*** DATA FOR REVIEW ***

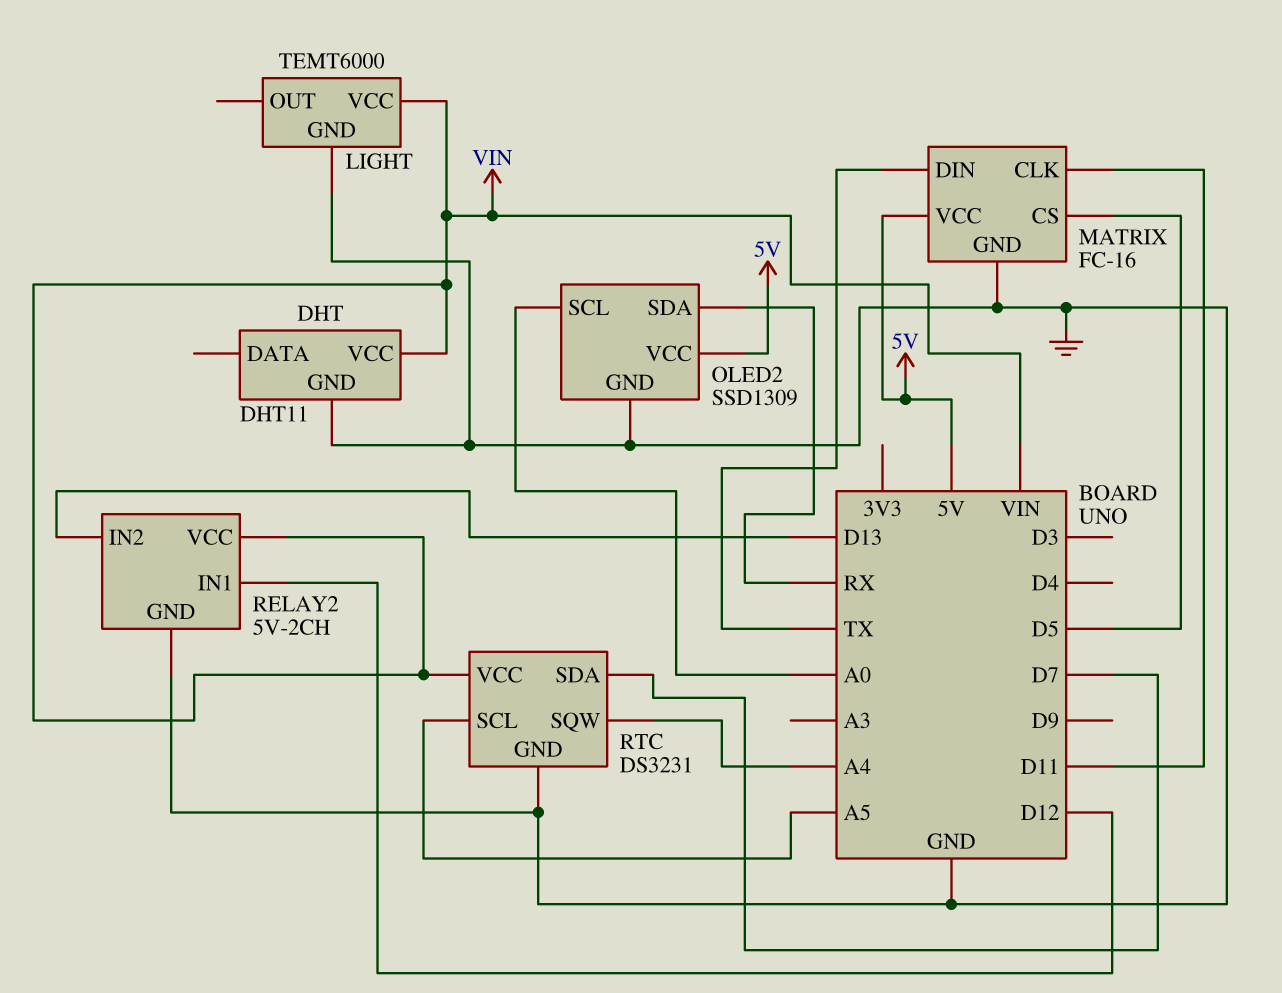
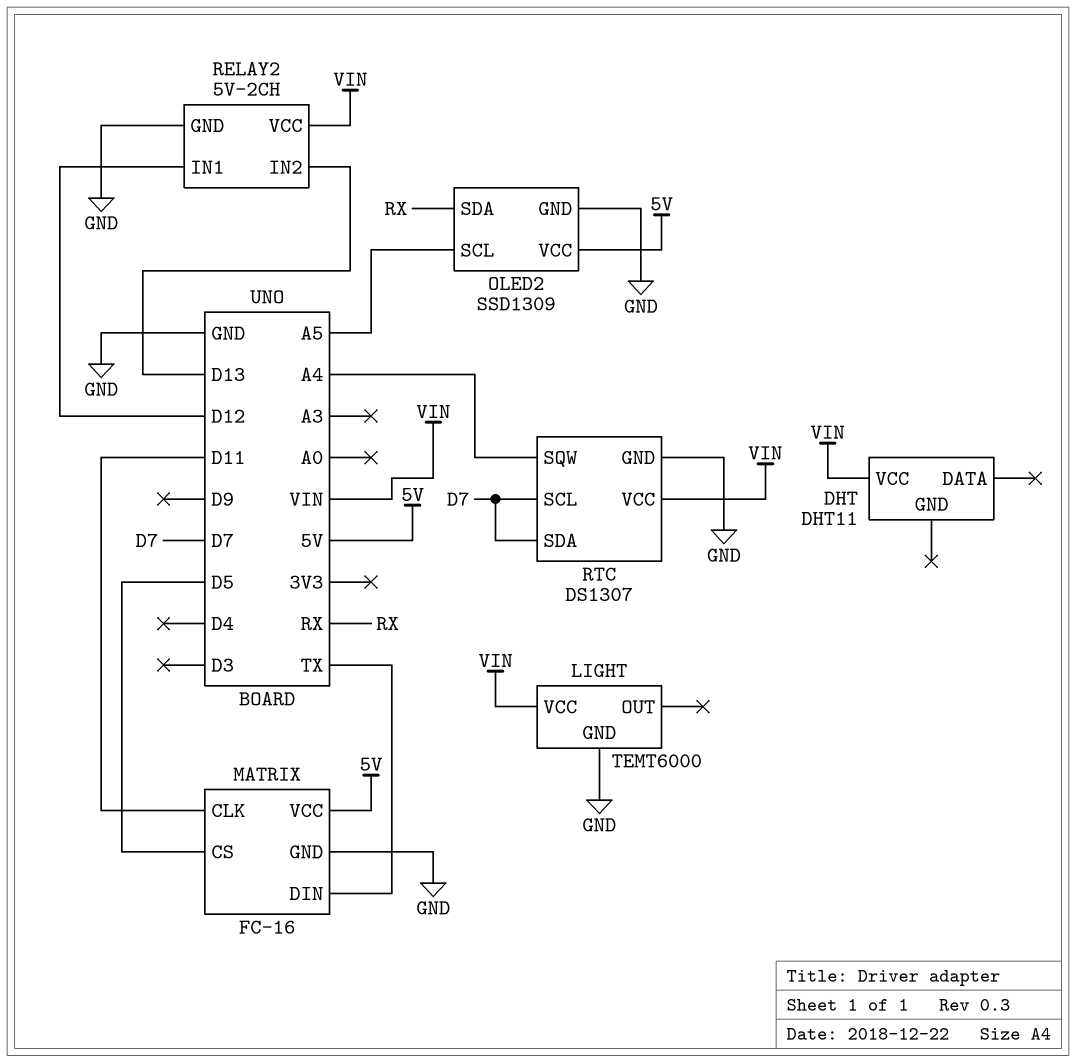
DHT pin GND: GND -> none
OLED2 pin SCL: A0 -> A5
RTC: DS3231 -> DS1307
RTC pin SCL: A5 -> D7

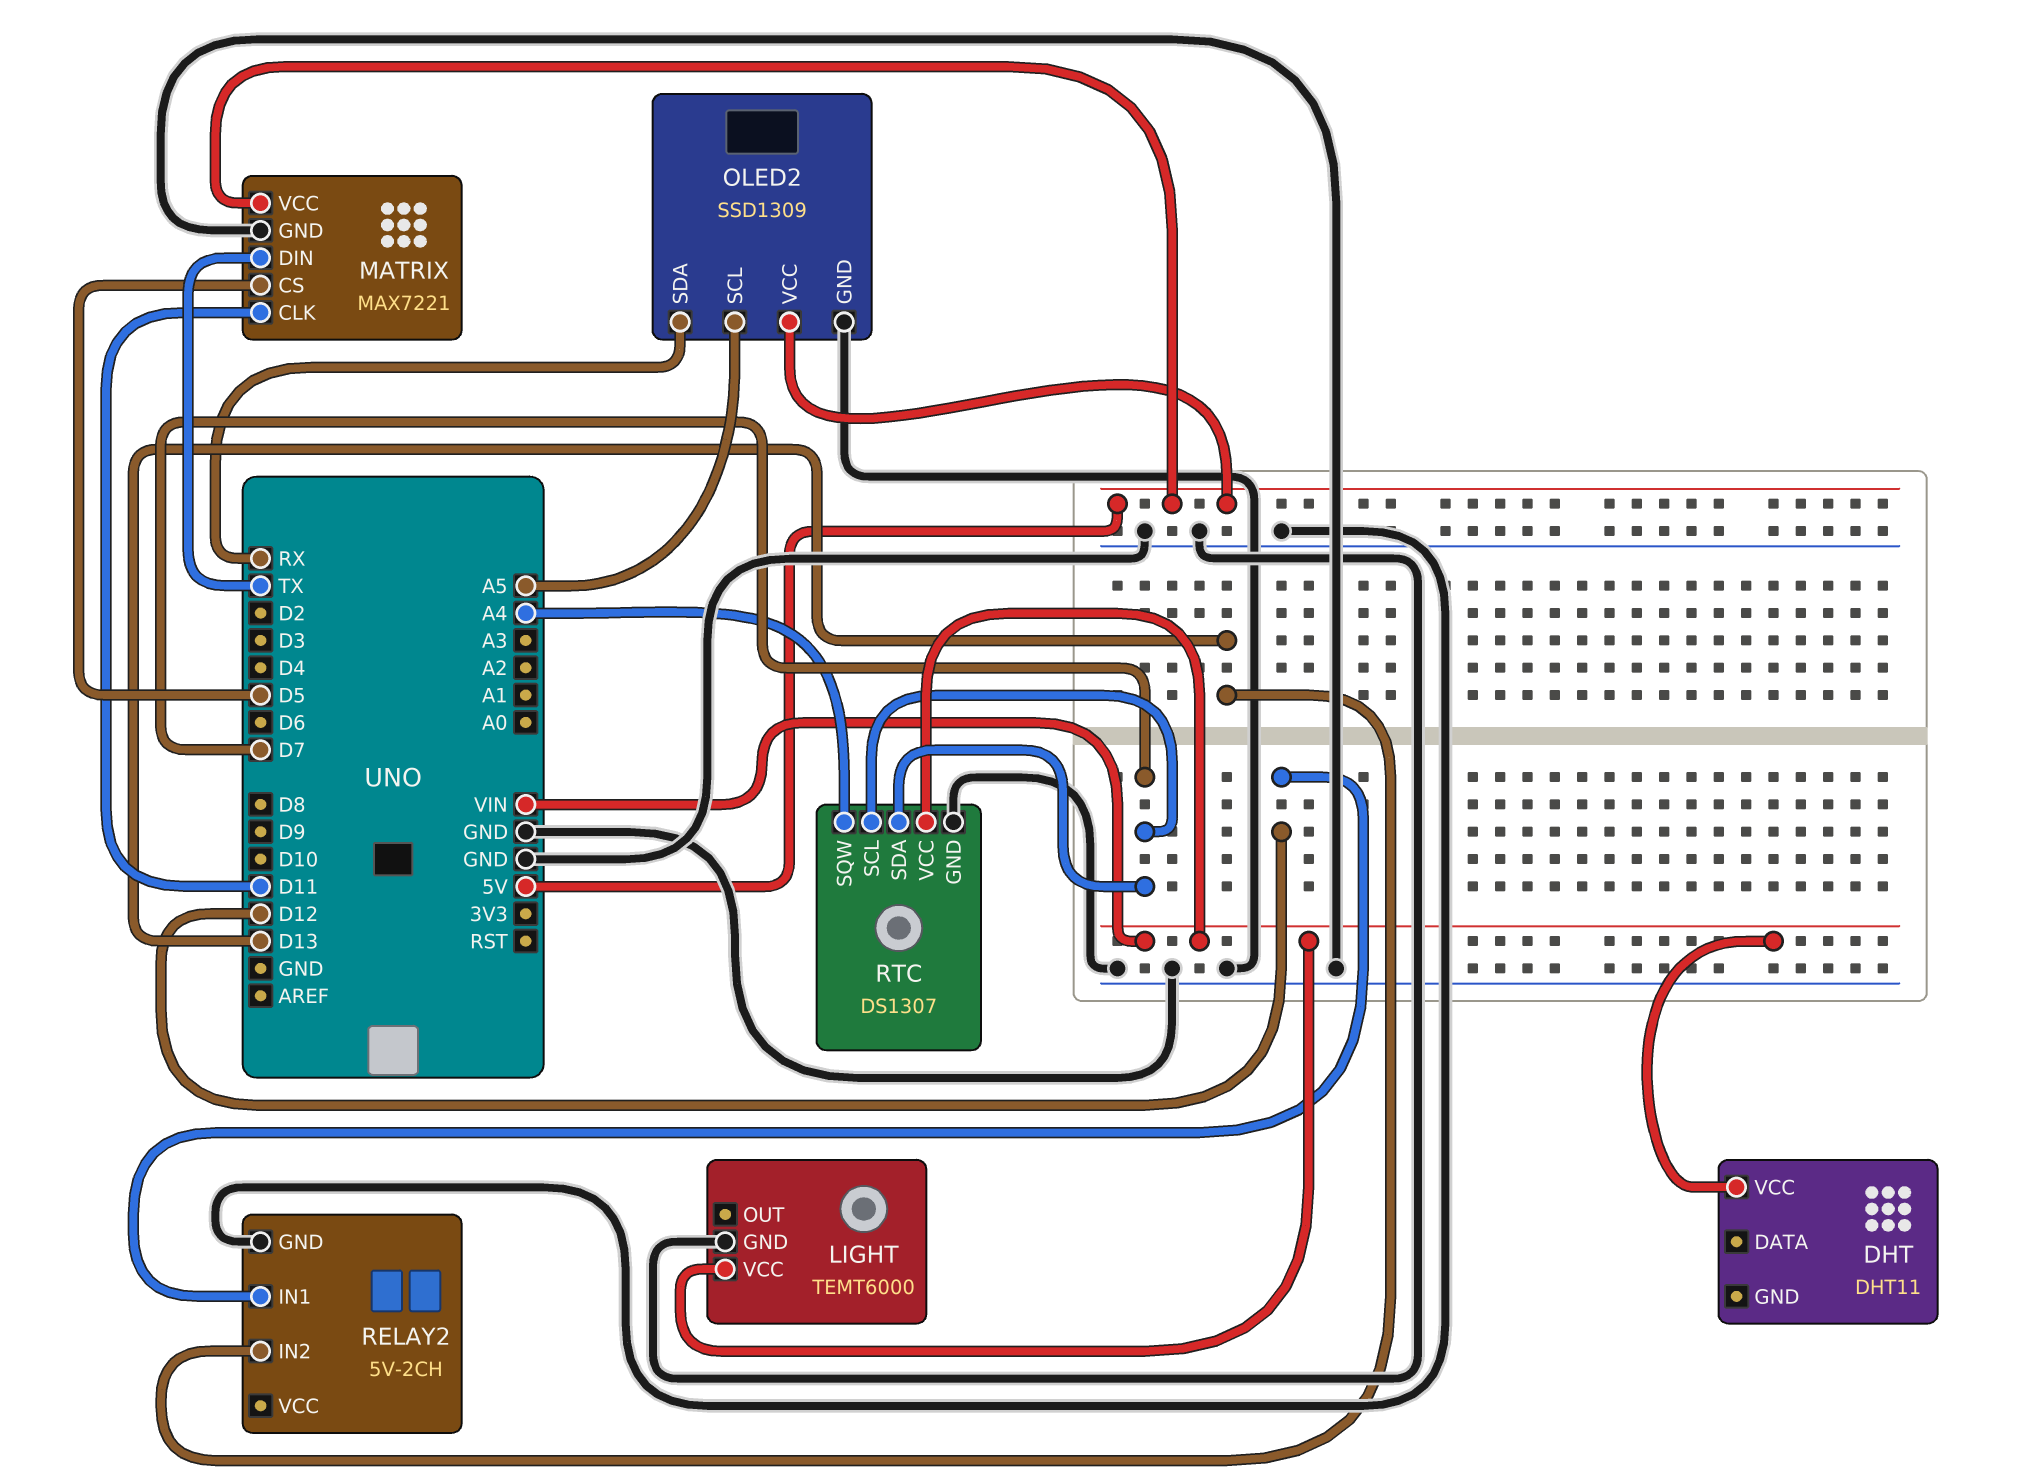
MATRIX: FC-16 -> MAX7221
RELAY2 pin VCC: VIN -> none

*** End of DATA FOR REVIEW ***
*** DATA FOR REVIEW ***

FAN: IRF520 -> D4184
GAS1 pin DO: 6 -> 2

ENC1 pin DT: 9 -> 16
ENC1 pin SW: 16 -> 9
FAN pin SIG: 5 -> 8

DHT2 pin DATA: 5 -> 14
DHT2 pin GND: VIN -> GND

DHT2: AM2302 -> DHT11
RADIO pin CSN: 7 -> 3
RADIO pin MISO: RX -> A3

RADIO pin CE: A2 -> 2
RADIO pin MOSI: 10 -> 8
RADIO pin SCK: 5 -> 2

*** End of DATA FOR REVIEW ***

● ASSIGNMENT: From the records above, copy exactly the lines starting at the one with "RTC pin SCL: A5 -> D7" and ending at the one with "RELAY2 pin VCC: VIN -> none", and no others. Pictures stay out.

● RESULT FOR THIS TASK:
RTC pin SCL: A5 -> D7

MATRIX: FC-16 -> MAX7221
RELAY2 pin VCC: VIN -> none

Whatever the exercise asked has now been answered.